Records from a data collection:
»»

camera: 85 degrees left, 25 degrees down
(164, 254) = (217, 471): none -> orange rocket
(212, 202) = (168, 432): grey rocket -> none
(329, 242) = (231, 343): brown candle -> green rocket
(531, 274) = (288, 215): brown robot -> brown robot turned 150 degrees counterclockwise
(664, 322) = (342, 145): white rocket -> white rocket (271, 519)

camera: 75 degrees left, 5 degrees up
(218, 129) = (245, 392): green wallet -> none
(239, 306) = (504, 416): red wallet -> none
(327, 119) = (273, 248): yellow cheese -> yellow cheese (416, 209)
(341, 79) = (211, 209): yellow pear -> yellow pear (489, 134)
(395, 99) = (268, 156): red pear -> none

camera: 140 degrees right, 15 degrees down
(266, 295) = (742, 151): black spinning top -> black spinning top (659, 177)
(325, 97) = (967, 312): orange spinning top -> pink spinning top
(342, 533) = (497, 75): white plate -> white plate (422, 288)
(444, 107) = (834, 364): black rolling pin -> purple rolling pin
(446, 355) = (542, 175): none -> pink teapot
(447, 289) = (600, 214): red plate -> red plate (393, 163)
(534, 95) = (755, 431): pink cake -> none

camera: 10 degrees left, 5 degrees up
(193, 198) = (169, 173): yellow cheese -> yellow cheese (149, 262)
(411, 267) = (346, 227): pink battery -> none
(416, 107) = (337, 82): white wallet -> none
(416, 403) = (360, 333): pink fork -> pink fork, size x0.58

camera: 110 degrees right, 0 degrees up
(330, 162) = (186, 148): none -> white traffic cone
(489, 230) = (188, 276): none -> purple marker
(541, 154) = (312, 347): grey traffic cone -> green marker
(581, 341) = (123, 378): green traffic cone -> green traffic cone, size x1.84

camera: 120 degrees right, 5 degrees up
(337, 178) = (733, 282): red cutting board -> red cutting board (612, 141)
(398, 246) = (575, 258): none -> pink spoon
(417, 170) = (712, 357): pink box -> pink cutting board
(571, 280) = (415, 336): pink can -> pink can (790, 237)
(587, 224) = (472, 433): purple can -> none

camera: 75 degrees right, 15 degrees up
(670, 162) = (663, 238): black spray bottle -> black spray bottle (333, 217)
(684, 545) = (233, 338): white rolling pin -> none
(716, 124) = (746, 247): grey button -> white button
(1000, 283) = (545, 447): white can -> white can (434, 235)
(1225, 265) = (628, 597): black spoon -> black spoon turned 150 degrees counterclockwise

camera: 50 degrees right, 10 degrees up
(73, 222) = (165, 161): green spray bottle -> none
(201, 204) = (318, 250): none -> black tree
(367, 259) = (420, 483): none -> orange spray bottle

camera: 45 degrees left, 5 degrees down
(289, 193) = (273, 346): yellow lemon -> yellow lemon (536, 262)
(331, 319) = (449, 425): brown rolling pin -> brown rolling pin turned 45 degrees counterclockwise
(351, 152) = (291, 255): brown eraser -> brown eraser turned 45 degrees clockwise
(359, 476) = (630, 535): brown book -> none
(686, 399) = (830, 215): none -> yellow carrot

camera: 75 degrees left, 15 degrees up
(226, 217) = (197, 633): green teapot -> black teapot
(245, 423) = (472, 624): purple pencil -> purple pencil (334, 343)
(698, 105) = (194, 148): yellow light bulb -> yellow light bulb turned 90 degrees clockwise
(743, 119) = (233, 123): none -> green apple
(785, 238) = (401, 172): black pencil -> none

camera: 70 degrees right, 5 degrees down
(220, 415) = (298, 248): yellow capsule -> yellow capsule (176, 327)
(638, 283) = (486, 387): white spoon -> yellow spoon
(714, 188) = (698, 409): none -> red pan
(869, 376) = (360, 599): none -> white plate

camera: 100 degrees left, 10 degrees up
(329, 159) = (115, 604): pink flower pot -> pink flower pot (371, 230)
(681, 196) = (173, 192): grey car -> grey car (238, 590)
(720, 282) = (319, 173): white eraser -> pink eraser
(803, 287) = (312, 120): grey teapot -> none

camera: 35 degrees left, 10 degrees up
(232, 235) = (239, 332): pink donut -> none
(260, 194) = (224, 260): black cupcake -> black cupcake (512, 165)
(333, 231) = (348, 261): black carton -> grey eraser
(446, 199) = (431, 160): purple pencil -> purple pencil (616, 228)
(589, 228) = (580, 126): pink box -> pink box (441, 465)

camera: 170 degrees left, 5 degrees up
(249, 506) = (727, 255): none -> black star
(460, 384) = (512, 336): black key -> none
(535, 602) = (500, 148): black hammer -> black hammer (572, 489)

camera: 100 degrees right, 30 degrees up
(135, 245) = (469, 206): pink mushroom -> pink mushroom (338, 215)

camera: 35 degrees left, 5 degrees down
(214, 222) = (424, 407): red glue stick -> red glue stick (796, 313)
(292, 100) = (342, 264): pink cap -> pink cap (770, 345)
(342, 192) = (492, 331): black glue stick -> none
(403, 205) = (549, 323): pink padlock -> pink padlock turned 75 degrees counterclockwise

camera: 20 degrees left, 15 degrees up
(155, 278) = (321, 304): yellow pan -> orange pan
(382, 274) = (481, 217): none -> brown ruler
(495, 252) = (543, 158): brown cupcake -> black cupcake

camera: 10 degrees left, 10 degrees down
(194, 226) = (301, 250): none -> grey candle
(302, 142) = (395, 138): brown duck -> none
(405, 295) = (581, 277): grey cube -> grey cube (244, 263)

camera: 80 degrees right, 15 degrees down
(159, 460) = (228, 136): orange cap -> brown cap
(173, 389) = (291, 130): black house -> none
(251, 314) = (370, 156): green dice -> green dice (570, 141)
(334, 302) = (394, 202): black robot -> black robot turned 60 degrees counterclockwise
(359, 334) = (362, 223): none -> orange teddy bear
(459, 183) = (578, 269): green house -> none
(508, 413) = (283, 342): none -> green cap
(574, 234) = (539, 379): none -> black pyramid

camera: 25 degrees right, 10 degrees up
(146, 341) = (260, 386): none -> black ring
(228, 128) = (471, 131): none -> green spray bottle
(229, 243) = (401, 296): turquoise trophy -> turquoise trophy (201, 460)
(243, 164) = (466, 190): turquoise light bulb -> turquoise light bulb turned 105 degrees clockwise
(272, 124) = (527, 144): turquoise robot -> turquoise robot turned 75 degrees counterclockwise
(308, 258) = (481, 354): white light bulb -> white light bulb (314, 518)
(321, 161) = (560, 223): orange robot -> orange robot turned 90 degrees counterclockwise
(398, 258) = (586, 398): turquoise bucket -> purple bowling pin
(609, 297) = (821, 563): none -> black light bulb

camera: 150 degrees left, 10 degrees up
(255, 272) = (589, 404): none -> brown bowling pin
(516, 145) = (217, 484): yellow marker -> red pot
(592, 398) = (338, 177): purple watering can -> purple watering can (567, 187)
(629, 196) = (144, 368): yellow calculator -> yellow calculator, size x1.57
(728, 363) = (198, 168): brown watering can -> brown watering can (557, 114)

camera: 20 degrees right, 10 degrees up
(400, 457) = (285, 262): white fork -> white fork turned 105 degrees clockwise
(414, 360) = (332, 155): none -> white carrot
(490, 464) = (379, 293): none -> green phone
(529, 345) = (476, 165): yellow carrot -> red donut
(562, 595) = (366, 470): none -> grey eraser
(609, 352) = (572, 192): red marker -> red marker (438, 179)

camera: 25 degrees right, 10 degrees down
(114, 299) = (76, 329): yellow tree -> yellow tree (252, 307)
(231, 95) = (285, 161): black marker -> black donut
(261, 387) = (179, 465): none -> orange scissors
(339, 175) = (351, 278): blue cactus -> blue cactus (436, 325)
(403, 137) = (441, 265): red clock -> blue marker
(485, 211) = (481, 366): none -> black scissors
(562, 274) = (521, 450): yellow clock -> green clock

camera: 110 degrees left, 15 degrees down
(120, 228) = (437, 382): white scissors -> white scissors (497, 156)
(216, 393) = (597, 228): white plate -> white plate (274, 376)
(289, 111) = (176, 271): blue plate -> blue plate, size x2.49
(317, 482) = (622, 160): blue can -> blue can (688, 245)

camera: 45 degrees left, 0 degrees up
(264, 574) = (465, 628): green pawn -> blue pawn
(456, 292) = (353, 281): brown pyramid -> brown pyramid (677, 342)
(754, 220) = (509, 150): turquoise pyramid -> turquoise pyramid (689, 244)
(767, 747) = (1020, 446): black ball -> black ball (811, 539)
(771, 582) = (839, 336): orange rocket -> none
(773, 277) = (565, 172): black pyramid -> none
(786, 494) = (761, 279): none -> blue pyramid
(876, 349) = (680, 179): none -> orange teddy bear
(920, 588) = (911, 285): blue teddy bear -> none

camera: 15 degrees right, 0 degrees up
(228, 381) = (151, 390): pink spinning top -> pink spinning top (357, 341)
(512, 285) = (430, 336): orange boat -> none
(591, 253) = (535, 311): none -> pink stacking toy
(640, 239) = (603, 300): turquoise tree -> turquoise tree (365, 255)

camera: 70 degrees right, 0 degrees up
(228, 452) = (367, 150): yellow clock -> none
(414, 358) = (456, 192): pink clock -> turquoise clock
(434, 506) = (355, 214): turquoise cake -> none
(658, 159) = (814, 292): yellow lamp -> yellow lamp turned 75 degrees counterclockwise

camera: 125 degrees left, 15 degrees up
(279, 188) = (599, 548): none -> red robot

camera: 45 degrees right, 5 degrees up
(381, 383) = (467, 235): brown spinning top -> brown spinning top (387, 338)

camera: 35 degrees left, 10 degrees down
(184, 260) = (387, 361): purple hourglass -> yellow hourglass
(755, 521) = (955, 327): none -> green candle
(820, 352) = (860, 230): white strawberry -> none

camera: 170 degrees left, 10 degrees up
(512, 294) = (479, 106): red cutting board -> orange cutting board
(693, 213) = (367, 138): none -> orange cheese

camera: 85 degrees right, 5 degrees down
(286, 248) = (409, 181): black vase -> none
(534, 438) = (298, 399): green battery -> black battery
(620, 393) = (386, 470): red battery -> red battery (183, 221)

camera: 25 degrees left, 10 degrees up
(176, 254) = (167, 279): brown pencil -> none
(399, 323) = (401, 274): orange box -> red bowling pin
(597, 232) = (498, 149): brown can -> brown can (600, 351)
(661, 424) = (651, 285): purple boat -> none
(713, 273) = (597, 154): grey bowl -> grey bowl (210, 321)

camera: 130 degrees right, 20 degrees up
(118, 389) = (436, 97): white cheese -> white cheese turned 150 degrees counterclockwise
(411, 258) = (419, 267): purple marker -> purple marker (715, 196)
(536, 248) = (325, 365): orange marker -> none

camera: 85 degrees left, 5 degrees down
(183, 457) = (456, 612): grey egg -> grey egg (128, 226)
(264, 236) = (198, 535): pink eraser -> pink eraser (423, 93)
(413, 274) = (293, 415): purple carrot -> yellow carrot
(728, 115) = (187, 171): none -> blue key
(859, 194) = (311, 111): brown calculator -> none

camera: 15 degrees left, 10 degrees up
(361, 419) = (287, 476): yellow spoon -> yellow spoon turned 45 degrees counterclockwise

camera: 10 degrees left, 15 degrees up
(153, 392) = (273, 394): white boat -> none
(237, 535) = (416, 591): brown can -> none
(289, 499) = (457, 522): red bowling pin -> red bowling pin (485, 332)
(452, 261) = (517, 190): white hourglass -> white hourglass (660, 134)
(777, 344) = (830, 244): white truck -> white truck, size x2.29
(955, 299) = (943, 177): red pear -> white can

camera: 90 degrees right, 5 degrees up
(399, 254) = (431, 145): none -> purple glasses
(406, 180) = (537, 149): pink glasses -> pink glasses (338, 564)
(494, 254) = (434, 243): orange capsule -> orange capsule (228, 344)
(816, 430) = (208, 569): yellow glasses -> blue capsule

««

Work order:
Please go through the data above and copy each line containing the word "donut".

Result:
(232, 235) = (239, 332): pink donut -> none
(529, 345) = (476, 165): yellow carrot -> red donut
(231, 95) = (285, 161): black marker -> black donut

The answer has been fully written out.